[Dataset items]
__________________________________________________
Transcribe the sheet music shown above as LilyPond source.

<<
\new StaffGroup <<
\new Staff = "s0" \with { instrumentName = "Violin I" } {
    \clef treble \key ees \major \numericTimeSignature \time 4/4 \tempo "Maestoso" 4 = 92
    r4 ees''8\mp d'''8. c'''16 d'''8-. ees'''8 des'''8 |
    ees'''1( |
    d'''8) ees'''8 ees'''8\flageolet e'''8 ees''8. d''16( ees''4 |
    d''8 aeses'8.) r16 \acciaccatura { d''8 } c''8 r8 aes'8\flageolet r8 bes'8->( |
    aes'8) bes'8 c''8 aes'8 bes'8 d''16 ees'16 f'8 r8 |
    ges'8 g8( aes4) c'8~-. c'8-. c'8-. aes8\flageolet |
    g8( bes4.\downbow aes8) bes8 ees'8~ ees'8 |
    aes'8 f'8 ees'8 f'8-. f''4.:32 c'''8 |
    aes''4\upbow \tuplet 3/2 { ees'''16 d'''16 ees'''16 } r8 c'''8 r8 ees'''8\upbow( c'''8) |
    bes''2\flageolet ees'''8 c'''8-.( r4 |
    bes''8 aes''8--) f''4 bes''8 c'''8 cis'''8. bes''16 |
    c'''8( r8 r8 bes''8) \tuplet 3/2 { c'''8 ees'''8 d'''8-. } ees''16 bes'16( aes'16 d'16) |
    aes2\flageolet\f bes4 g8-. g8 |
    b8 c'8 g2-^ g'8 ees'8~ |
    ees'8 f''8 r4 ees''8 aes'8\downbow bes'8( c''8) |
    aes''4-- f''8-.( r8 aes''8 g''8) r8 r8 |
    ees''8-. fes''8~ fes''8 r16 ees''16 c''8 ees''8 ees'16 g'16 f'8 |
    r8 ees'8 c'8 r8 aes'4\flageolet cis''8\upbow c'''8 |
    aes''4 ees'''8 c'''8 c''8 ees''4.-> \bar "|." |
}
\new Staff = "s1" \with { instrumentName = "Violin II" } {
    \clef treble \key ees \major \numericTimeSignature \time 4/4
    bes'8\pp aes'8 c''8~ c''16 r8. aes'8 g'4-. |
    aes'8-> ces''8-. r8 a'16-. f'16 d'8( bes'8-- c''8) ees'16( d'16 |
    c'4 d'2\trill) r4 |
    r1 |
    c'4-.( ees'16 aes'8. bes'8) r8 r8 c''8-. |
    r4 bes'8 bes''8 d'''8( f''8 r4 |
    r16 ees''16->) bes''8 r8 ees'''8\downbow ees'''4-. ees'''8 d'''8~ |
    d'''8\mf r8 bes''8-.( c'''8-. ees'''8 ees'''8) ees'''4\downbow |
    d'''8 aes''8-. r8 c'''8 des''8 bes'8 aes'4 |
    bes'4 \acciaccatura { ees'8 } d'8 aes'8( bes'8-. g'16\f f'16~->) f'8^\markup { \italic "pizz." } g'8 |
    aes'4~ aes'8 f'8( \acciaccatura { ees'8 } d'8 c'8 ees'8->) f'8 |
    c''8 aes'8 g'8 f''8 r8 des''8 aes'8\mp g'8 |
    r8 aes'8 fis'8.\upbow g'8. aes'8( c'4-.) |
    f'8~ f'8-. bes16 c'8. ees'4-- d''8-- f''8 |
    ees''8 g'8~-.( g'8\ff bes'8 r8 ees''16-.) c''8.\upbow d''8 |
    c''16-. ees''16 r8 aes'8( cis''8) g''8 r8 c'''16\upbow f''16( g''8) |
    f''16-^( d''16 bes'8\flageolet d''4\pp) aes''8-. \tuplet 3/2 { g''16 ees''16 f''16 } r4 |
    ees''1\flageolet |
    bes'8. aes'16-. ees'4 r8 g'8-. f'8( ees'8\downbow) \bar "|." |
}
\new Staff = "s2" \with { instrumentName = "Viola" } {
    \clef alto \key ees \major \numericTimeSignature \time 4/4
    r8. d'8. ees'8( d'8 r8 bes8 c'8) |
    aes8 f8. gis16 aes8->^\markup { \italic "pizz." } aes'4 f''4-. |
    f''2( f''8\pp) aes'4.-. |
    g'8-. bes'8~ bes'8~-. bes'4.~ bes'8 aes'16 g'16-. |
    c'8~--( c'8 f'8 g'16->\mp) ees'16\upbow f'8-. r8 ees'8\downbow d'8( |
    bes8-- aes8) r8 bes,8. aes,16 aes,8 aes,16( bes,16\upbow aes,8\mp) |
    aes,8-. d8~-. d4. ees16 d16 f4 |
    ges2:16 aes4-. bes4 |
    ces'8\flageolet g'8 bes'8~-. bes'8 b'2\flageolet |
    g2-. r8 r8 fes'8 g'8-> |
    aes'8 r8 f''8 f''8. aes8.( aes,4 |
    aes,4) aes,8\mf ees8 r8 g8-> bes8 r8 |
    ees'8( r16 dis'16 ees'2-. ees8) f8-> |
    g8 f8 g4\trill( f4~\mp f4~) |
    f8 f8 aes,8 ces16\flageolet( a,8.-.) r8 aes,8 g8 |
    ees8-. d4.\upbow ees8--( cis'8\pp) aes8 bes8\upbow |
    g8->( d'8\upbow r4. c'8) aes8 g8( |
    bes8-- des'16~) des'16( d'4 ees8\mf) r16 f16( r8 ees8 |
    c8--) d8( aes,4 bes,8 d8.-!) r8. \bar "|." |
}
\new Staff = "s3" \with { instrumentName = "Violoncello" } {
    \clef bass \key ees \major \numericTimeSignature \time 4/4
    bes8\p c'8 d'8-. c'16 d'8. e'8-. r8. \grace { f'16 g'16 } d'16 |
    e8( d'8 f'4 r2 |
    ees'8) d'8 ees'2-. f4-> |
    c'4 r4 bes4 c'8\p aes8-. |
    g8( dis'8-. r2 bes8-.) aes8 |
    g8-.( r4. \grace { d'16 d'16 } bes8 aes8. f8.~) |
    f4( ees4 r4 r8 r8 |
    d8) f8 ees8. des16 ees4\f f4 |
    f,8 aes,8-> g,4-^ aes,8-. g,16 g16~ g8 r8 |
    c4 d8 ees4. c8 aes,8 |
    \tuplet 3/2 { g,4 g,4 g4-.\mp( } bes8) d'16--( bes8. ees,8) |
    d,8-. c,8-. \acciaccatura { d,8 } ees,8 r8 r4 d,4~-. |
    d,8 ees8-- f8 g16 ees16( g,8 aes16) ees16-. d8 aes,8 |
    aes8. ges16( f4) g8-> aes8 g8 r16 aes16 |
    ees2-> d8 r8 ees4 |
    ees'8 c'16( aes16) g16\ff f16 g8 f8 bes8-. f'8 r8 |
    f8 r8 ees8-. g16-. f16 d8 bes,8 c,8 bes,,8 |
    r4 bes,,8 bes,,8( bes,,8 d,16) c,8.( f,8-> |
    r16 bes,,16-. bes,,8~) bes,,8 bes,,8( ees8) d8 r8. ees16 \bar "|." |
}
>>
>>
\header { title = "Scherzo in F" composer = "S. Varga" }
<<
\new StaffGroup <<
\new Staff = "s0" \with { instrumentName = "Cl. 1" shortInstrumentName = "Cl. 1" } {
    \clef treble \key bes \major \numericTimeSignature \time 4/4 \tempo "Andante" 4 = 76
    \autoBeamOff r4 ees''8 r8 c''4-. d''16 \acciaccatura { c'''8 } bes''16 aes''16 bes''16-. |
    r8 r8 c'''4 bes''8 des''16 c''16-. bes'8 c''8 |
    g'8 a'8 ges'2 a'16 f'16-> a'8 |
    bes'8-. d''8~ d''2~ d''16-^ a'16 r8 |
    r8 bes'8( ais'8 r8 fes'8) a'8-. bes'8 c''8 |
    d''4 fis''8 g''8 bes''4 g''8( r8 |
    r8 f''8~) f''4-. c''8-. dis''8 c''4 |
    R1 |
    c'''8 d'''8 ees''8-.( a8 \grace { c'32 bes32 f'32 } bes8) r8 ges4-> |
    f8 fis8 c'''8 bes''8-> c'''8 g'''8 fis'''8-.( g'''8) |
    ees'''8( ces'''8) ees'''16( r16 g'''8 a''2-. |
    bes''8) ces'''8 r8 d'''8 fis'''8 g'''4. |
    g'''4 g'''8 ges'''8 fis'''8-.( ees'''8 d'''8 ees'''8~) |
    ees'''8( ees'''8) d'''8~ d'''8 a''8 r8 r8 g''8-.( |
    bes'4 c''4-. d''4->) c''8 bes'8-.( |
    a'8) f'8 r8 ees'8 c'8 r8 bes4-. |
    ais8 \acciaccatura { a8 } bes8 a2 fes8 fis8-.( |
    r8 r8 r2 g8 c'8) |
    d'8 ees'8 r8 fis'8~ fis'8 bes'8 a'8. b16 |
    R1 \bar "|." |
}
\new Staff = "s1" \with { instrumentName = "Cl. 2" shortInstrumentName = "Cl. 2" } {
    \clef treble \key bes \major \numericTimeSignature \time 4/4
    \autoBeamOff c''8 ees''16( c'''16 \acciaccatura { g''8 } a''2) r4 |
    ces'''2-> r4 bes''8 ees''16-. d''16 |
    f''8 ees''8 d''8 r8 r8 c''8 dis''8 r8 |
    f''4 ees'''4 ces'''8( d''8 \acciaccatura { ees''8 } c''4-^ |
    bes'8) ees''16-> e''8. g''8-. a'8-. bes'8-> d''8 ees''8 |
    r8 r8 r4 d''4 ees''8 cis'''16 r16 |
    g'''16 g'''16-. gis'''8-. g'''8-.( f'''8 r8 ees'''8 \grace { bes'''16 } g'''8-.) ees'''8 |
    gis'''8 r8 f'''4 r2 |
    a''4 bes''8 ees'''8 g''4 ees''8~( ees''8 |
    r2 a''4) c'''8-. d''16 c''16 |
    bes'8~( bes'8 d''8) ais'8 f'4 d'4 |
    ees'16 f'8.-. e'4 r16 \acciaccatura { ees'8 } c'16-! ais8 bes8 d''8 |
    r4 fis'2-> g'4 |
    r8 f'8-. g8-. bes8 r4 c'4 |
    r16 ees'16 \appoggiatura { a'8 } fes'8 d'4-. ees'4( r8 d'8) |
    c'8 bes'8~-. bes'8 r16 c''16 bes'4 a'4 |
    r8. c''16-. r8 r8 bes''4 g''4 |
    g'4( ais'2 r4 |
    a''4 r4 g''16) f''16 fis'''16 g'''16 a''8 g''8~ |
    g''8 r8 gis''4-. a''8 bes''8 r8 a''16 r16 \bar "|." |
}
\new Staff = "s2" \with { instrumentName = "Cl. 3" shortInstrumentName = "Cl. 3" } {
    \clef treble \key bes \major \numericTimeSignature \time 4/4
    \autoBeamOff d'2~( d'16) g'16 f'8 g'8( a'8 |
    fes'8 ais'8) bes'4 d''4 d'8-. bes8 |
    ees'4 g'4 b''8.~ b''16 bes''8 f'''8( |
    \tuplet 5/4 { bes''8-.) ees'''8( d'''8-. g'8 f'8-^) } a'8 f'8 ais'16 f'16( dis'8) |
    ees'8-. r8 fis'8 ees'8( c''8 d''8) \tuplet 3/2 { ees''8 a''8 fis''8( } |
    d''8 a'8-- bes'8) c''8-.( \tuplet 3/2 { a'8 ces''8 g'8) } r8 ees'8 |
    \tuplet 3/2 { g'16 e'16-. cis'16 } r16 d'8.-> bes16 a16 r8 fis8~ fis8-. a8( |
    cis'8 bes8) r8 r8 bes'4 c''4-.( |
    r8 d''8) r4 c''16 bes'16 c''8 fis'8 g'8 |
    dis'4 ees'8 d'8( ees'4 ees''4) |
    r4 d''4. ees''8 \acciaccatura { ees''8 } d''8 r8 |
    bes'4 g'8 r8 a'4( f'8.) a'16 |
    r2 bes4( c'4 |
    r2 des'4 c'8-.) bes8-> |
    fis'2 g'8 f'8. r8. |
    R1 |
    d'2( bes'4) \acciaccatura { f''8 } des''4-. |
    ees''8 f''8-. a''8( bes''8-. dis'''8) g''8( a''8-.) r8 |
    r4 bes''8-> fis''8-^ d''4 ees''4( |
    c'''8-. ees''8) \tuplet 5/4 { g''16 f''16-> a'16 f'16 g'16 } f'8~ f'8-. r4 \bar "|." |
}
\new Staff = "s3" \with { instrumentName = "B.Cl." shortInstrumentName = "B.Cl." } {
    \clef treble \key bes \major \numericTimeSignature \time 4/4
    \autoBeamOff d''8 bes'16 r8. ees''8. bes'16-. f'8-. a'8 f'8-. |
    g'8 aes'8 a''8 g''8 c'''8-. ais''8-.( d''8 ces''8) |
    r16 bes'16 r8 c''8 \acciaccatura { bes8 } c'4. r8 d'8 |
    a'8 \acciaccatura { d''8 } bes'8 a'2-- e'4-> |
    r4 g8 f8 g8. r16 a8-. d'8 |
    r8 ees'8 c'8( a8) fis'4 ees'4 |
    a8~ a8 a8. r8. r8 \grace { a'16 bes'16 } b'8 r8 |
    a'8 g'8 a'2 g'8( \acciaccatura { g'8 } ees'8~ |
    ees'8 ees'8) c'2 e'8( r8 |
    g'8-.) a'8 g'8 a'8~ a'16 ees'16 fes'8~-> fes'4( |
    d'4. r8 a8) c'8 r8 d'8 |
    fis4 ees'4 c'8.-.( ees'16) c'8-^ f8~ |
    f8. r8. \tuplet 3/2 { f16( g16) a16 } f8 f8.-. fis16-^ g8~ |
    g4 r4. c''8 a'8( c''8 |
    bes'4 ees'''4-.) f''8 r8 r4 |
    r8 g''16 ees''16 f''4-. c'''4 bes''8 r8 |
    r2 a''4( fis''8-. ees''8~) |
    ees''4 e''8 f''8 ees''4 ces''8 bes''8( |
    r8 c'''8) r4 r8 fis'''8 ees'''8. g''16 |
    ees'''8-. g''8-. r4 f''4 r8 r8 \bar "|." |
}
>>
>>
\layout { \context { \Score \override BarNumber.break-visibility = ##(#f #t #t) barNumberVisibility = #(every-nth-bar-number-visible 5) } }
__________________________________________________
• _Task to carry out_: List each line in the material above that contains the string "pizz", treating uppercase and lowercase letters as distinct.

• _Task output_:
    bes'4 \acciaccatura { ees'8 } d'8 aes'8( bes'8-. g'16\f f'16~->) f'8^\markup { \italic "pizz." } g'8 |
    aes8 f8. gis16 aes8->^\markup { \italic "pizz." } aes'4 f''4-. |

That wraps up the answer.